[Start of Attachment]

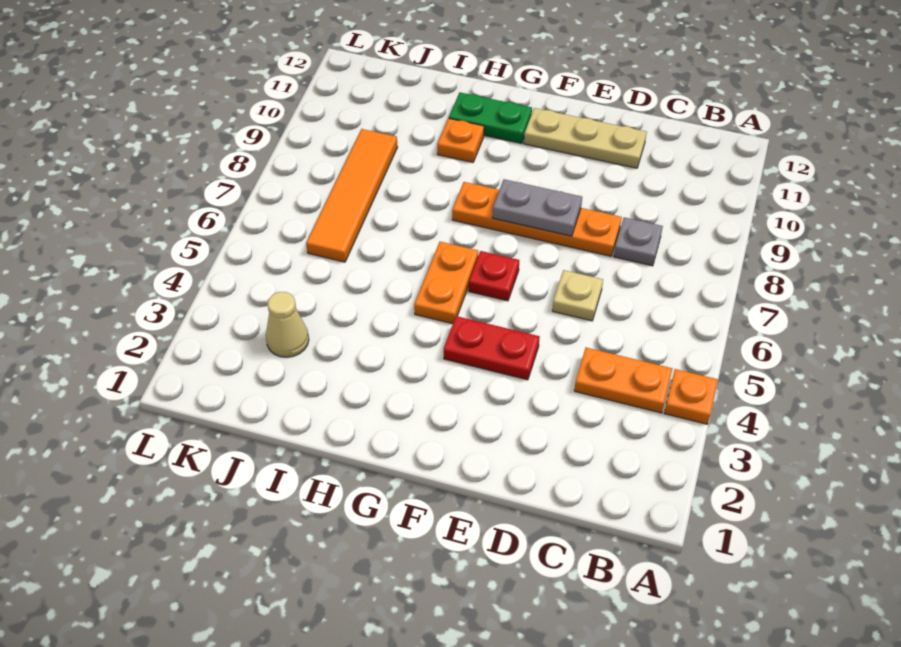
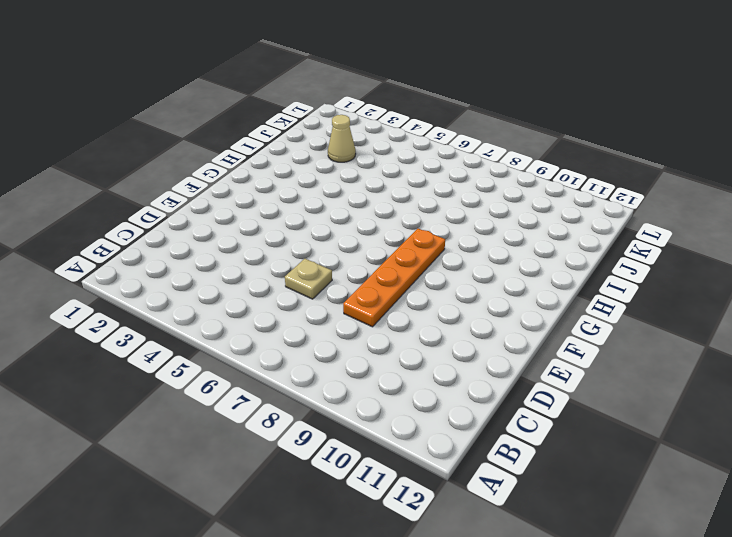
none -> orange 1x1 plate [664,369,718,424]
none -> orange 1x2 plate [574,348,672,413]
none -> grey 1x1 plate [614,217,663,266]

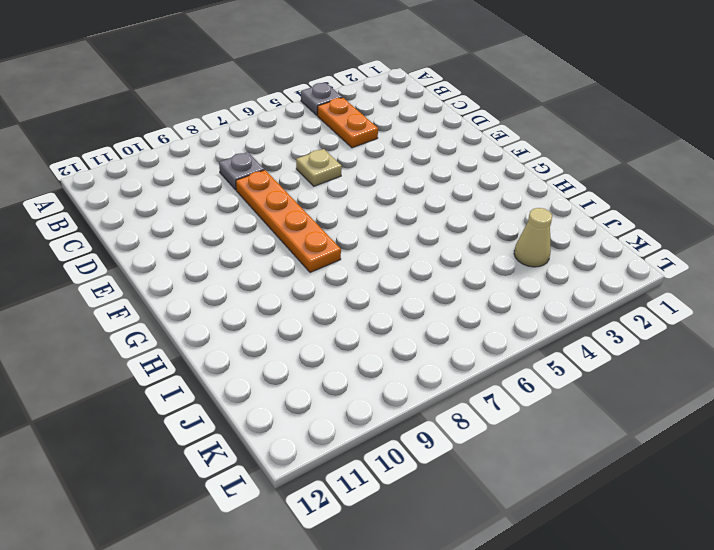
grey 1x1 plate [301,83,342,115] -> orange 1x1 plate [664,369,718,424]
none -> tan 1x3 plate [524,108,647,168]
none -> red 1x2 plate [444,316,540,380]
none -> red 1x1 plate [469,251,519,301]

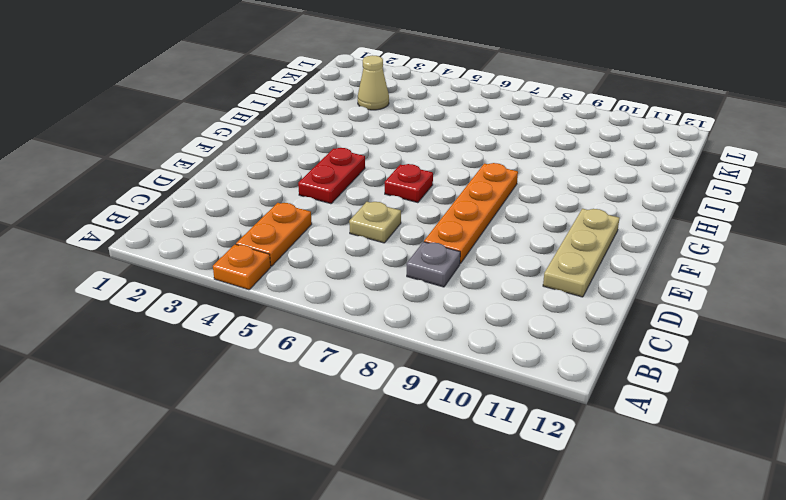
none -> orange 1x2 plate [414,242,478,324]
none -> green 1x2 plate [449,92,532,144]
none -> orange 1x1 plate [437,118,484,162]

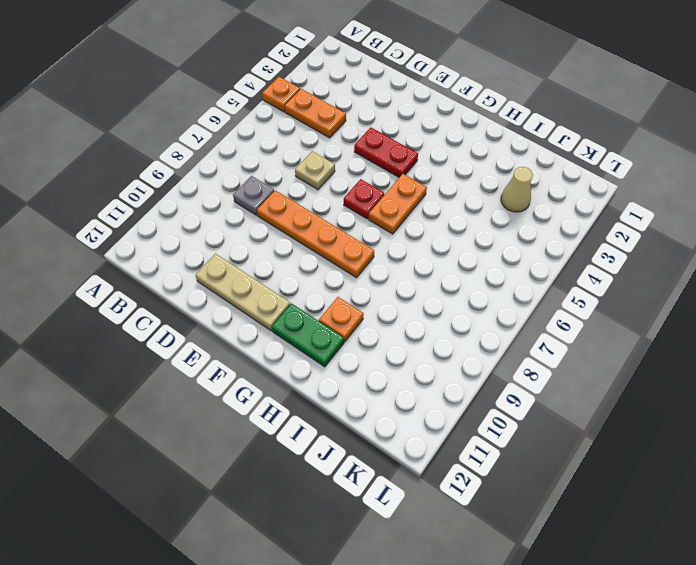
none -> orange 1x4 tile [306,129,398,262]
none -> grey 1x2 plate [492,179,582,236]

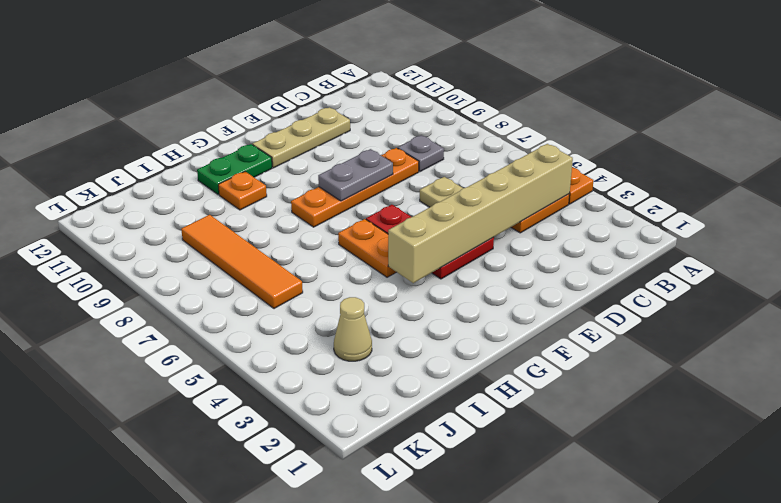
tan 1x6 brick [388,144,573,283] -> none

[End of Attachment]

WHAT YOU SHOULD DO » Leaving out the pictures, restate word for word the lines above from the one containing "none -> orange 1x2 plate [574,348,672,413]" through the end of the records, both ends included.

SOLUTION BELOW »
none -> orange 1x2 plate [574,348,672,413]
none -> grey 1x1 plate [614,217,663,266]

grey 1x1 plate [301,83,342,115] -> orange 1x1 plate [664,369,718,424]
none -> tan 1x3 plate [524,108,647,168]
none -> red 1x2 plate [444,316,540,380]
none -> red 1x1 plate [469,251,519,301]

none -> orange 1x2 plate [414,242,478,324]
none -> green 1x2 plate [449,92,532,144]
none -> orange 1x1 plate [437,118,484,162]

none -> orange 1x4 tile [306,129,398,262]
none -> grey 1x2 plate [492,179,582,236]

tan 1x6 brick [388,144,573,283] -> none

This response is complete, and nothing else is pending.